## To do
In total, how many lines of the data contain the word "cone"? Only that number is wanted.

========

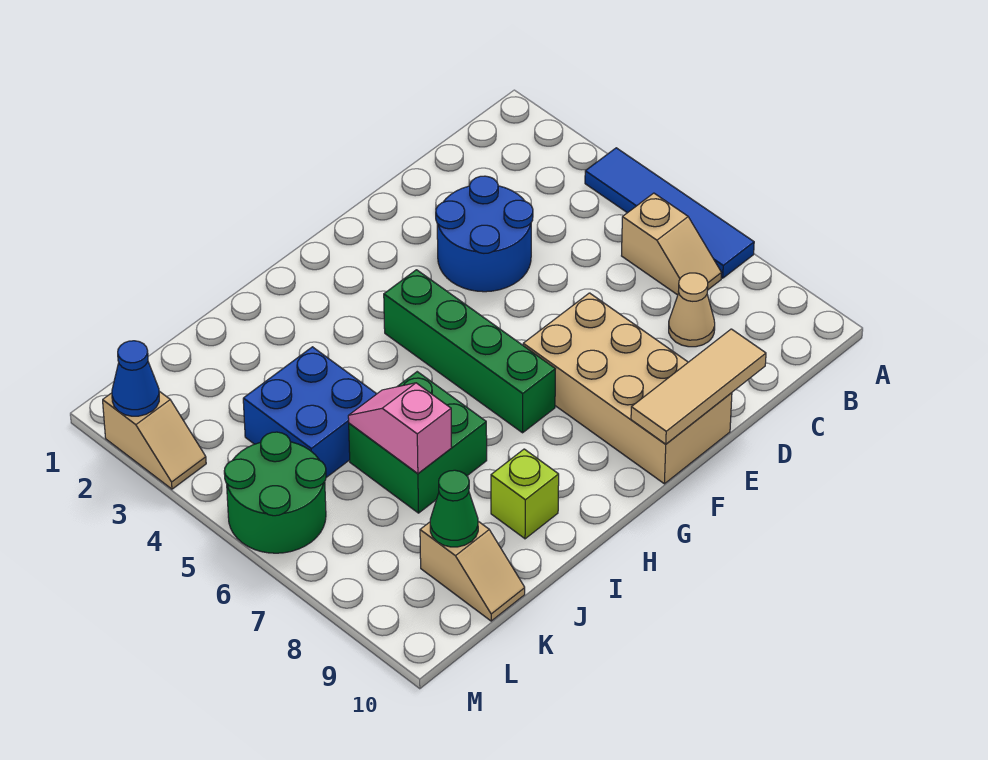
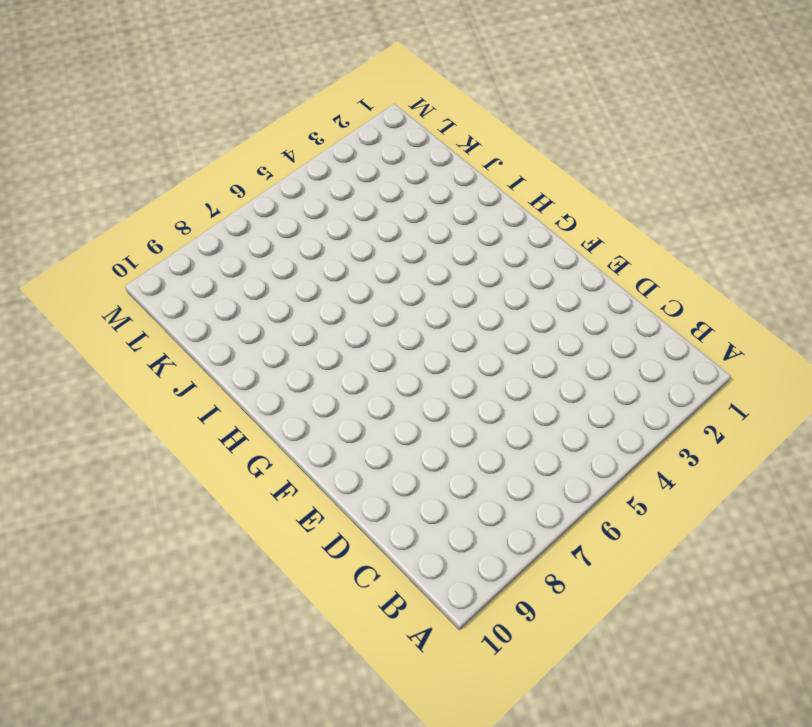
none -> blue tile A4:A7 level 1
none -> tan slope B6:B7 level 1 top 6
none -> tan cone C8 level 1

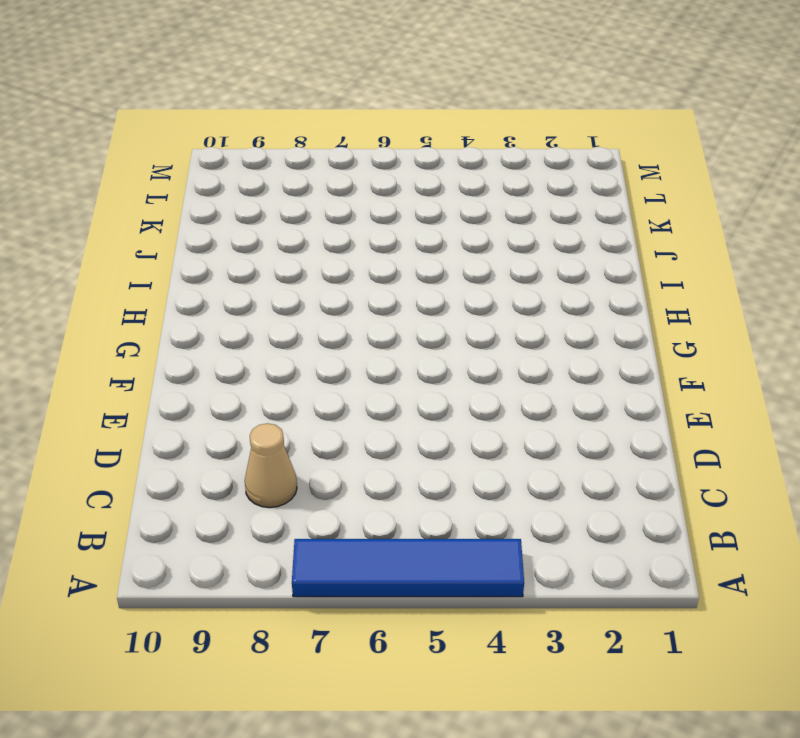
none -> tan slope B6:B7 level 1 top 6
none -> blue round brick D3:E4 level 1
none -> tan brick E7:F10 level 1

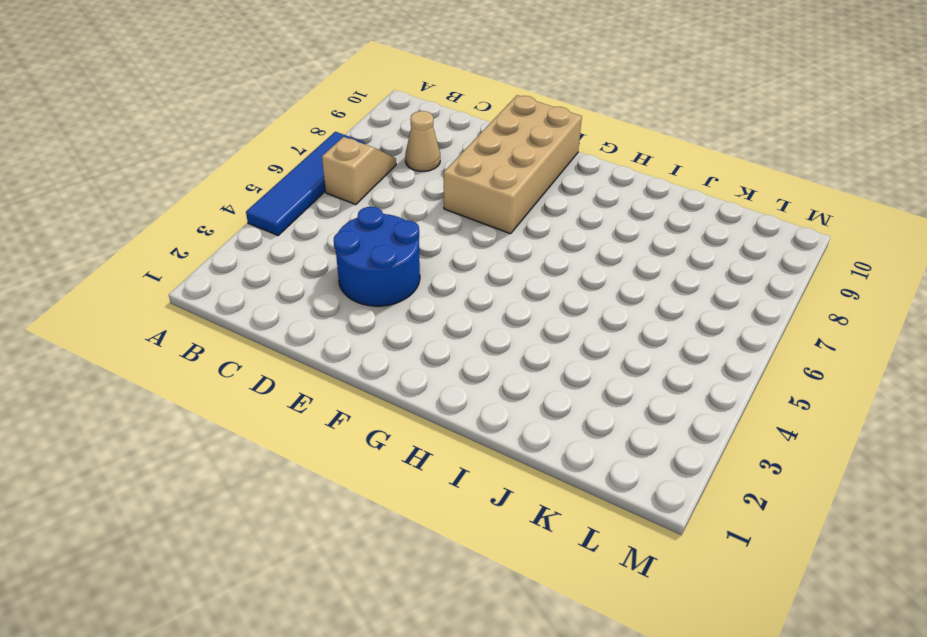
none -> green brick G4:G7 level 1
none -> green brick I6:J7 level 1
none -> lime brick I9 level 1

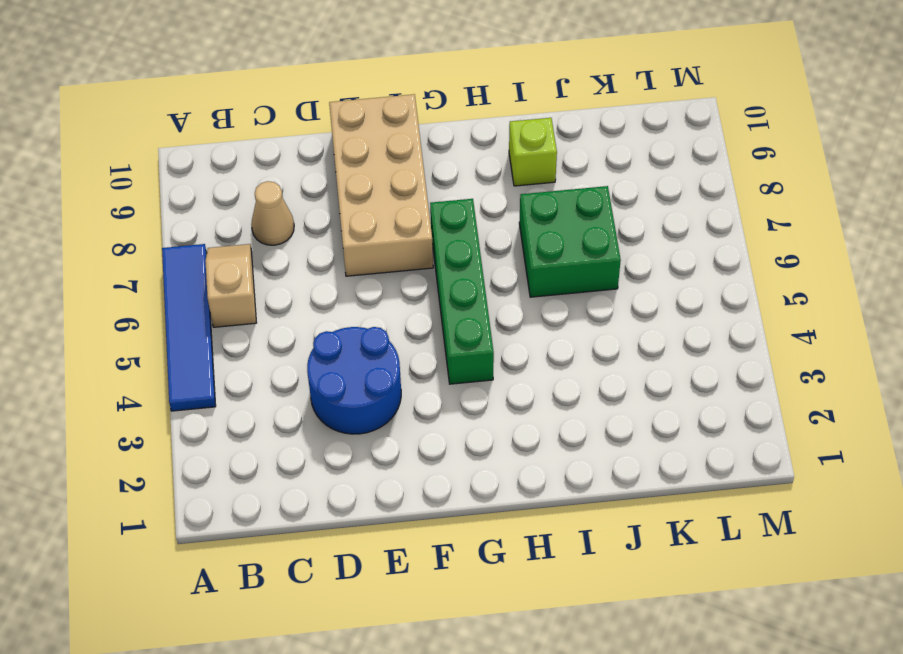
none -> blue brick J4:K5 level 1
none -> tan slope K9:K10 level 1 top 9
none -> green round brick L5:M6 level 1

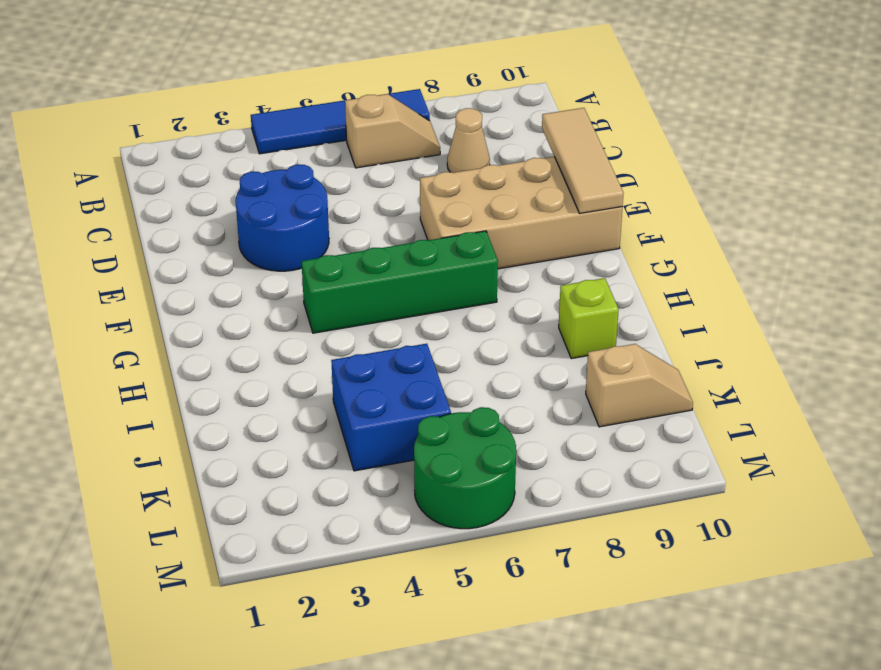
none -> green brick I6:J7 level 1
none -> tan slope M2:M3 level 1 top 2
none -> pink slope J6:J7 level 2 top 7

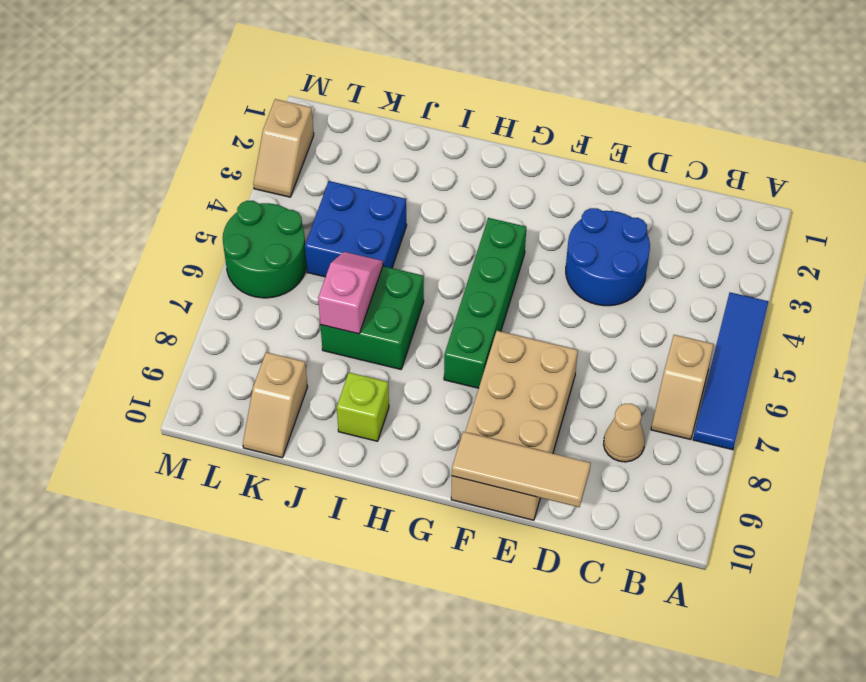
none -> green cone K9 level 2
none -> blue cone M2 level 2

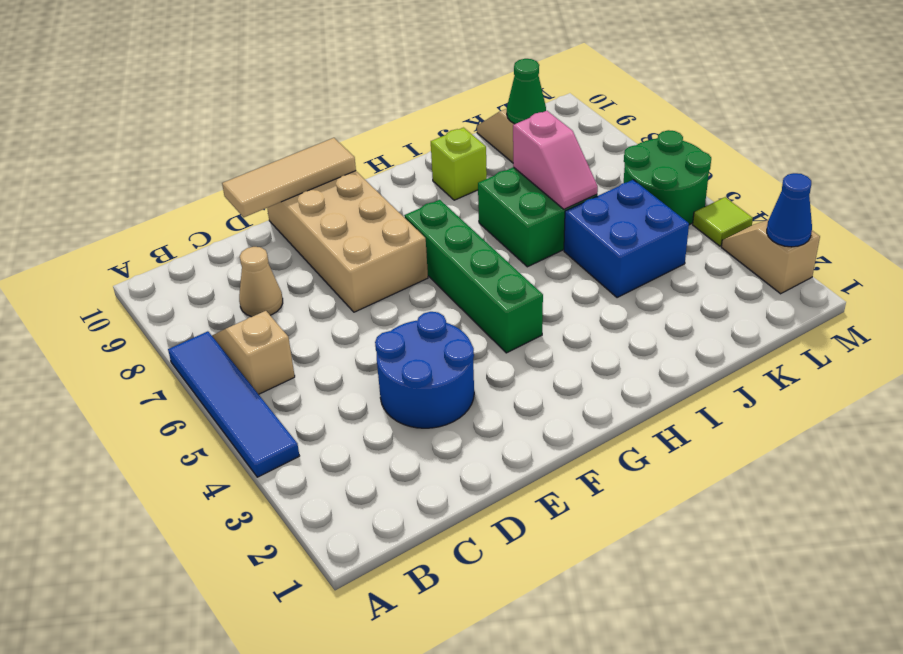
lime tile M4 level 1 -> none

========

## Answer space
3